INPUT DATA below:
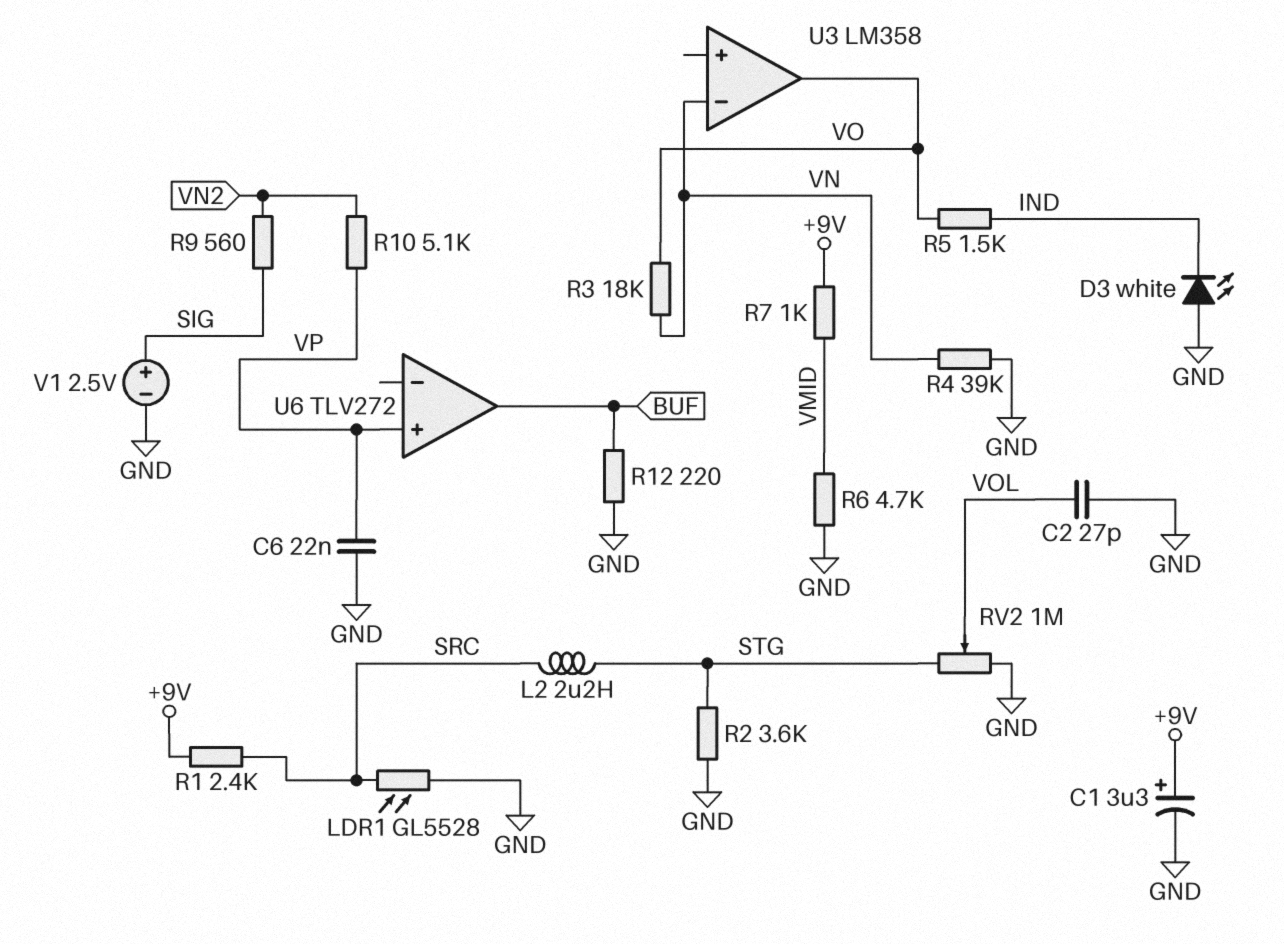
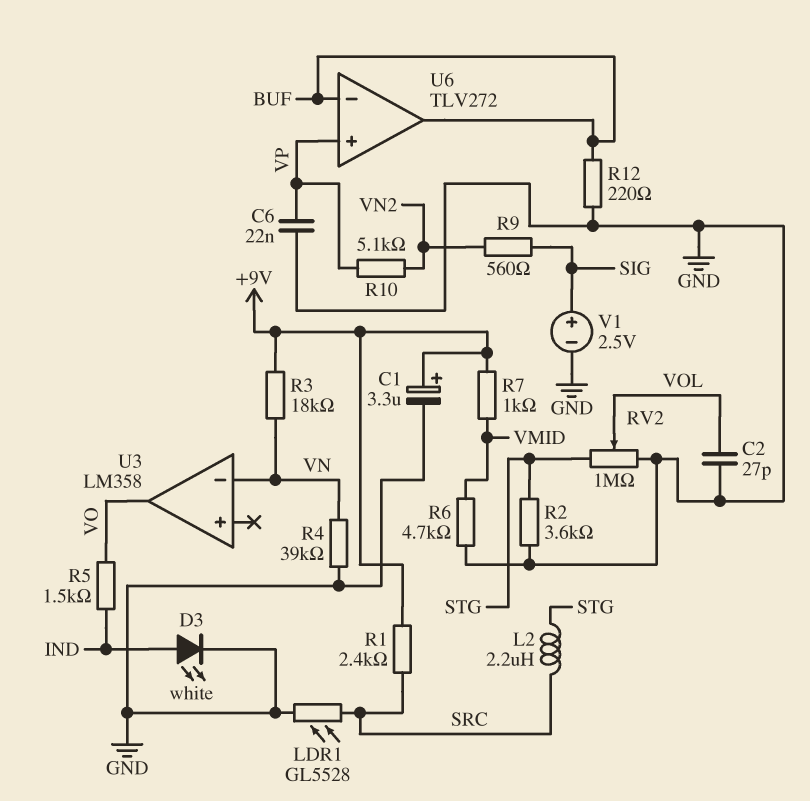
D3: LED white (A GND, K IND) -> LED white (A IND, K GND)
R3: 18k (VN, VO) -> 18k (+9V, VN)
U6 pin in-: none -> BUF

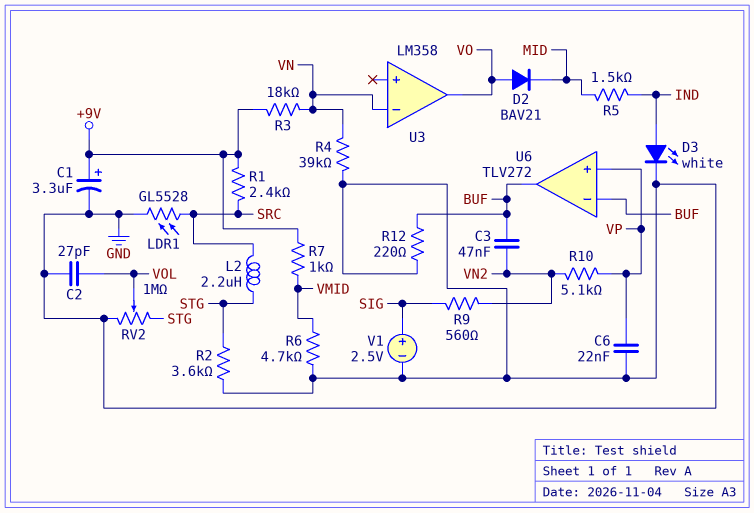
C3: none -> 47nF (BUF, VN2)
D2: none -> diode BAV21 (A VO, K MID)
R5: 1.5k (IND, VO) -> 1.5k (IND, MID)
End of INPUT DATA.
INPUT DATA below:
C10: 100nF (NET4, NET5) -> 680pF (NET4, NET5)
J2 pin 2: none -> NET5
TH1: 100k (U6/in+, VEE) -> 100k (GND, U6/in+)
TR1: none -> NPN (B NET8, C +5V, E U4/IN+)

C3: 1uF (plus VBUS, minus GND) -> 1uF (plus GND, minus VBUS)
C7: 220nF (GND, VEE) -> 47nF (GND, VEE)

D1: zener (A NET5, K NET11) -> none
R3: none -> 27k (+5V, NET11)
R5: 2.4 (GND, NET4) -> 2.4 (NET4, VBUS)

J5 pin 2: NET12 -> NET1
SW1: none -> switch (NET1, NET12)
End of INPUT DATA.
#### AIM OF THE EXERCISE
Give the number of lines in the records above that contain the word "VBUS". Reply with that number alone.

#### TASK ANSWER
2